Change detection data:
════════════════════

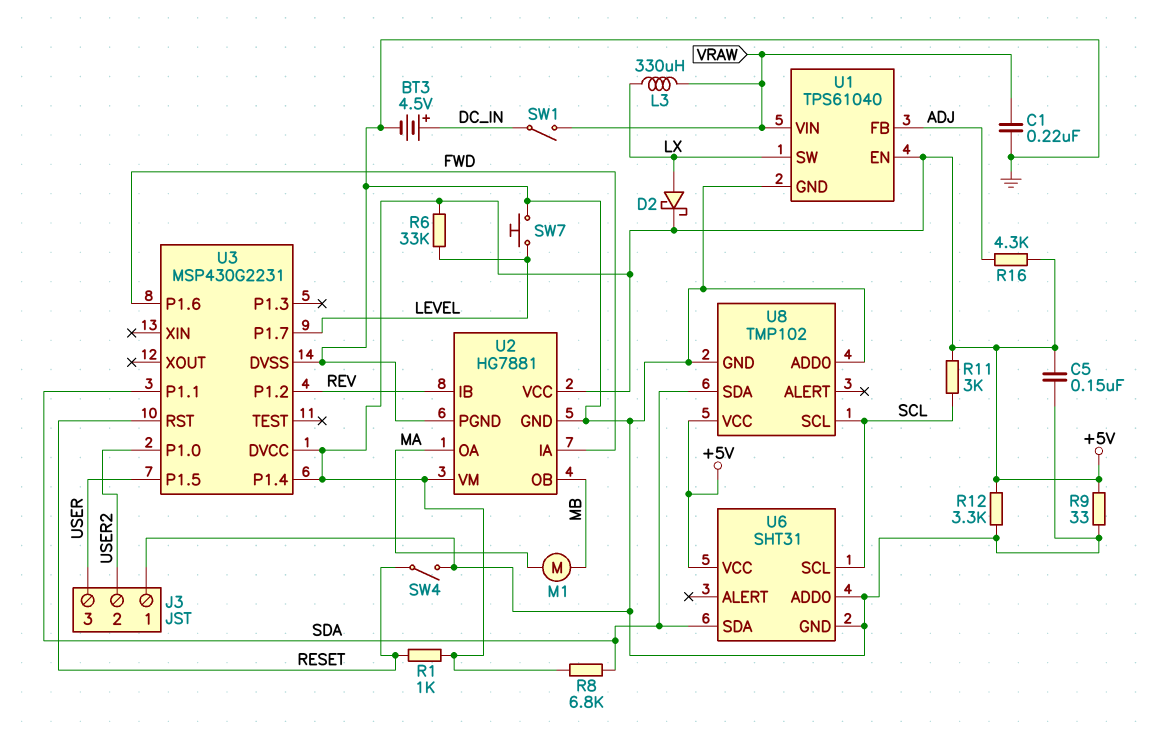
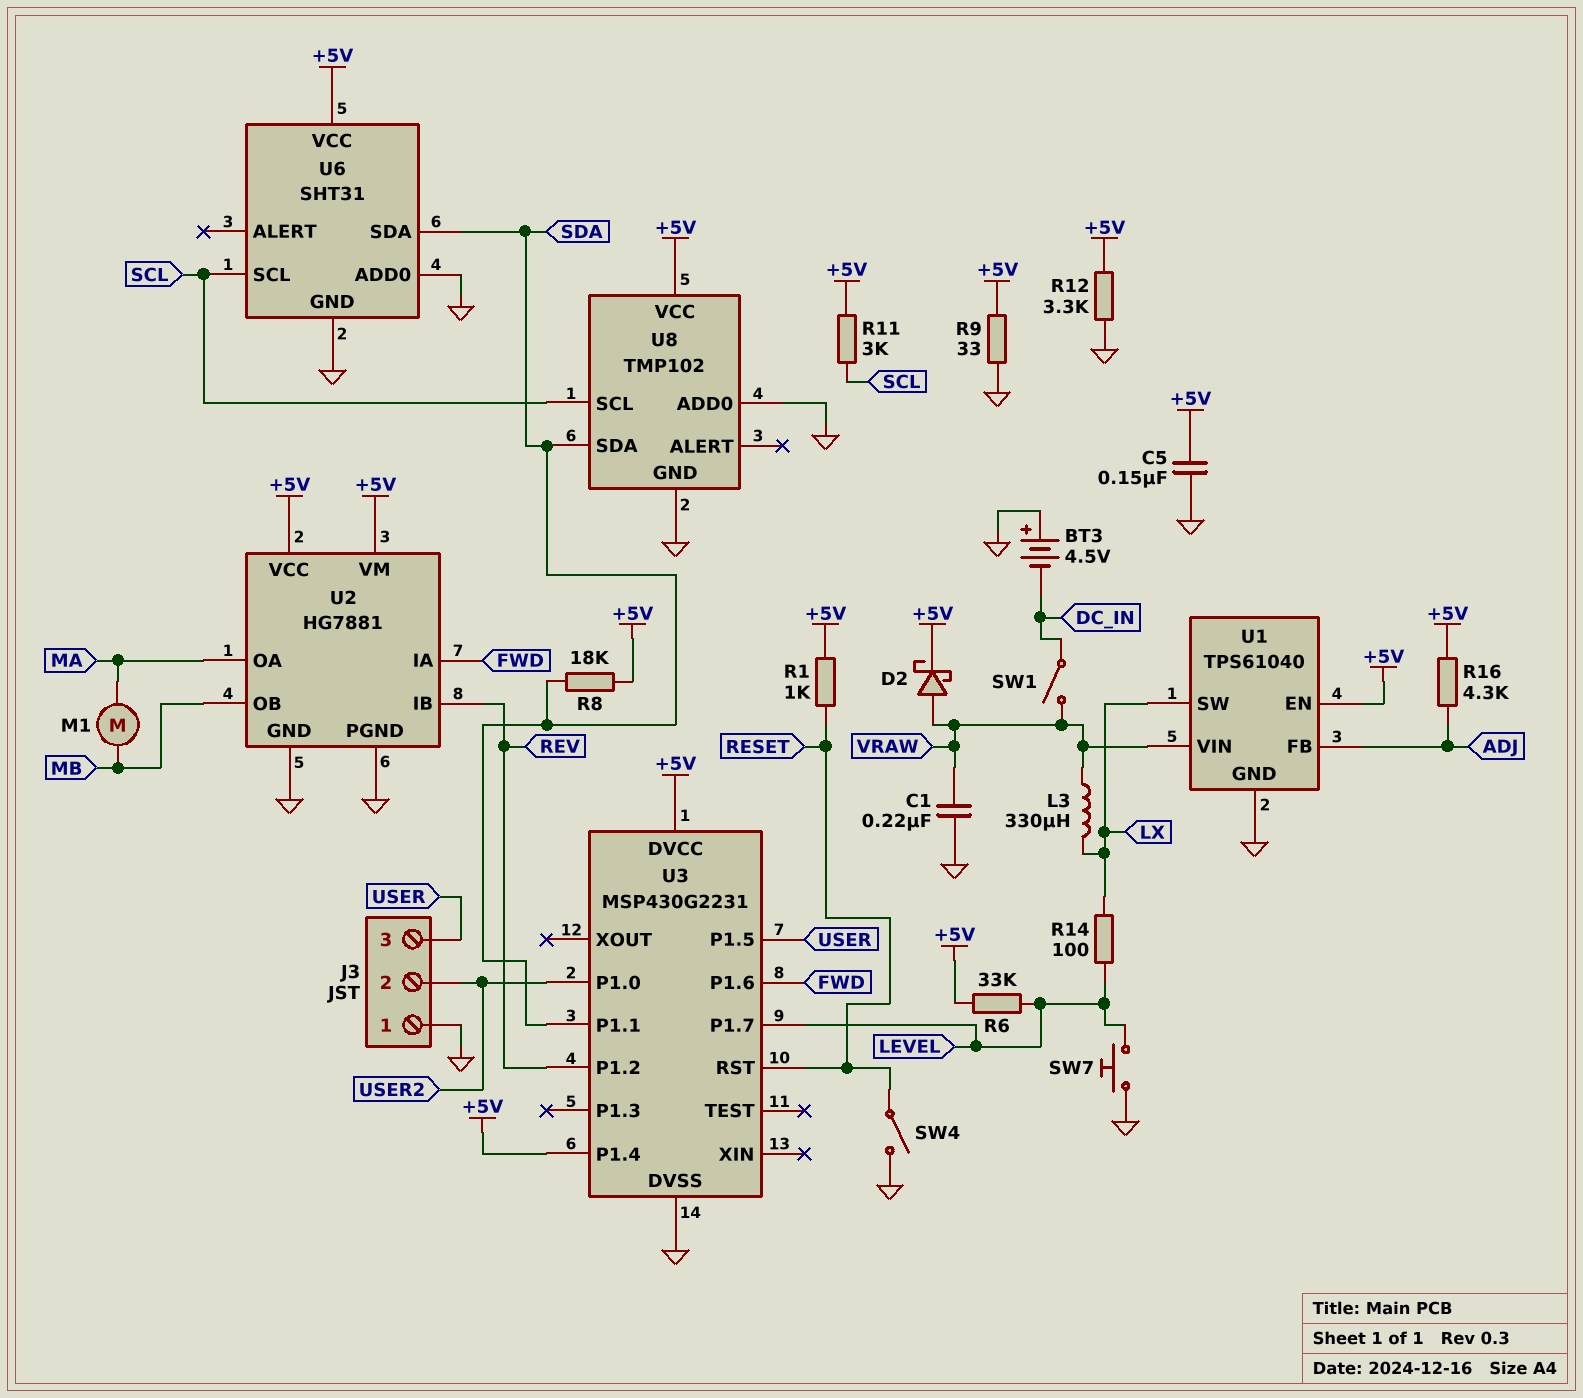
BT3: 4.5V (plus DC_IN, minus GND) -> 4.5V (plus GND, minus DC_IN)
D2: schottky (A LX, K +5V) -> schottky (A VRAW, K +5V)
R8: 6.8k (+5V, SDA) -> 18k (+5V, SDA)
R14: none -> 100 (LEVEL, LX)

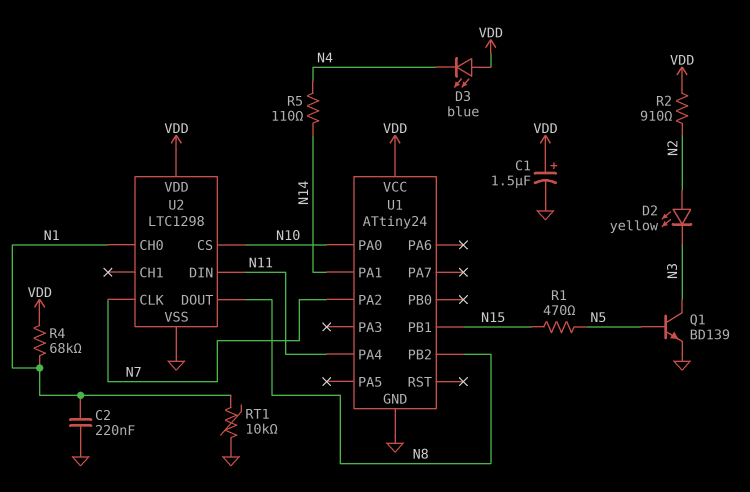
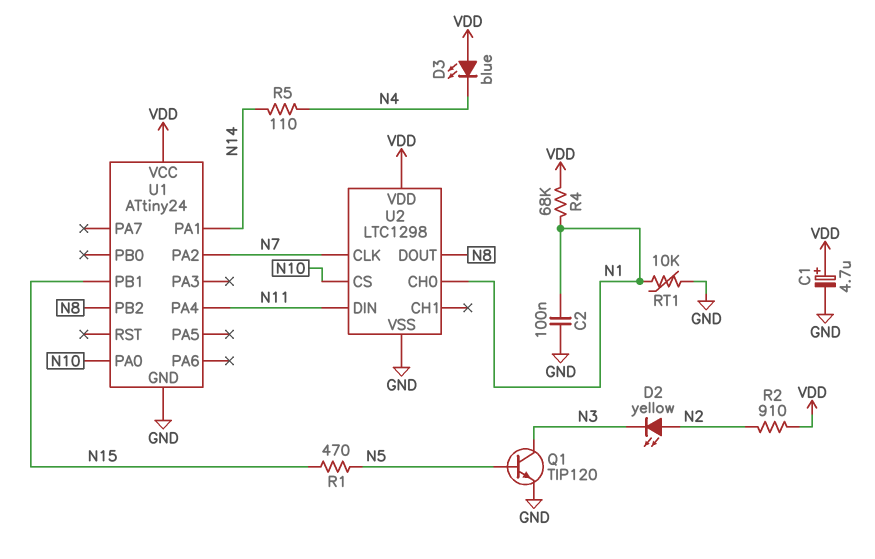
C1: 1.5uF (plus VDD, minus GND) -> 4.7uF (plus VDD, minus GND)
C2: 220nF (GND, N1) -> 100nF (GND, N1)
Q1: NPN BD139 (B N5, C N3, E GND) -> NPN TIP120 (B N5, C N3, E GND)

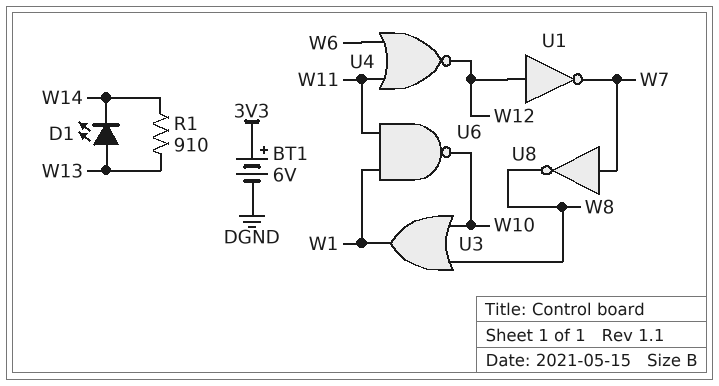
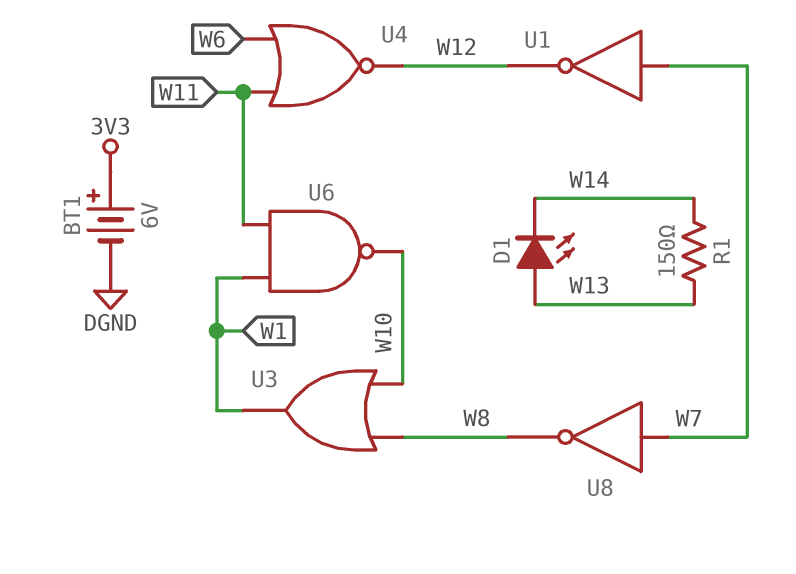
R1: 910 (W13, W14) -> 150 (W13, W14)
U1: NOT (in W12, out W7) -> NOT (in W7, out W12)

════════════════════

An exact copy of all the lines above is required, with the pictures removed.

BT3: 4.5V (plus DC_IN, minus GND) -> 4.5V (plus GND, minus DC_IN)
D2: schottky (A LX, K +5V) -> schottky (A VRAW, K +5V)
R8: 6.8k (+5V, SDA) -> 18k (+5V, SDA)
R14: none -> 100 (LEVEL, LX)

C1: 1.5uF (plus VDD, minus GND) -> 4.7uF (plus VDD, minus GND)
C2: 220nF (GND, N1) -> 100nF (GND, N1)
Q1: NPN BD139 (B N5, C N3, E GND) -> NPN TIP120 (B N5, C N3, E GND)

R1: 910 (W13, W14) -> 150 (W13, W14)
U1: NOT (in W12, out W7) -> NOT (in W7, out W12)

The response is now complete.